(A block of data)
——

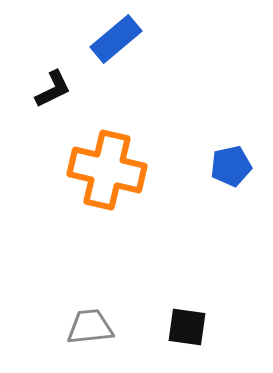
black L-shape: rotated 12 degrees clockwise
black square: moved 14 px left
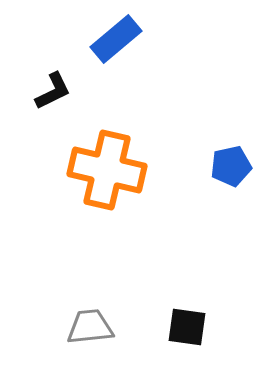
black L-shape: moved 2 px down
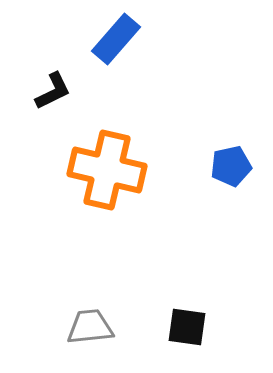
blue rectangle: rotated 9 degrees counterclockwise
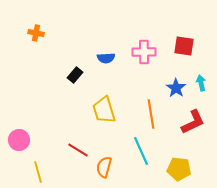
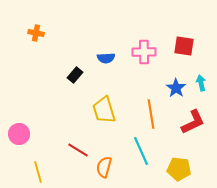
pink circle: moved 6 px up
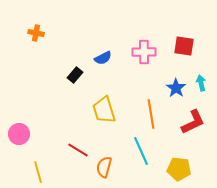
blue semicircle: moved 3 px left; rotated 24 degrees counterclockwise
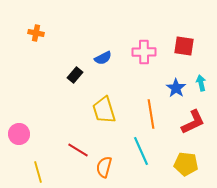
yellow pentagon: moved 7 px right, 5 px up
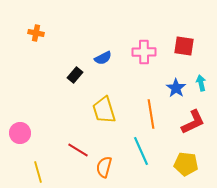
pink circle: moved 1 px right, 1 px up
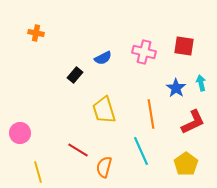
pink cross: rotated 15 degrees clockwise
yellow pentagon: rotated 30 degrees clockwise
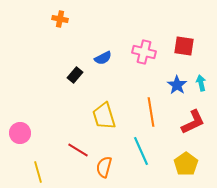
orange cross: moved 24 px right, 14 px up
blue star: moved 1 px right, 3 px up
yellow trapezoid: moved 6 px down
orange line: moved 2 px up
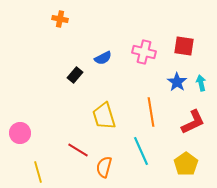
blue star: moved 3 px up
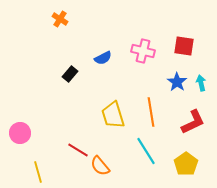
orange cross: rotated 21 degrees clockwise
pink cross: moved 1 px left, 1 px up
black rectangle: moved 5 px left, 1 px up
yellow trapezoid: moved 9 px right, 1 px up
cyan line: moved 5 px right; rotated 8 degrees counterclockwise
orange semicircle: moved 4 px left, 1 px up; rotated 55 degrees counterclockwise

——

● Task prompt
How many rows above contain the string "line", with case counting? Reply with the number only.

● Solution to this task
2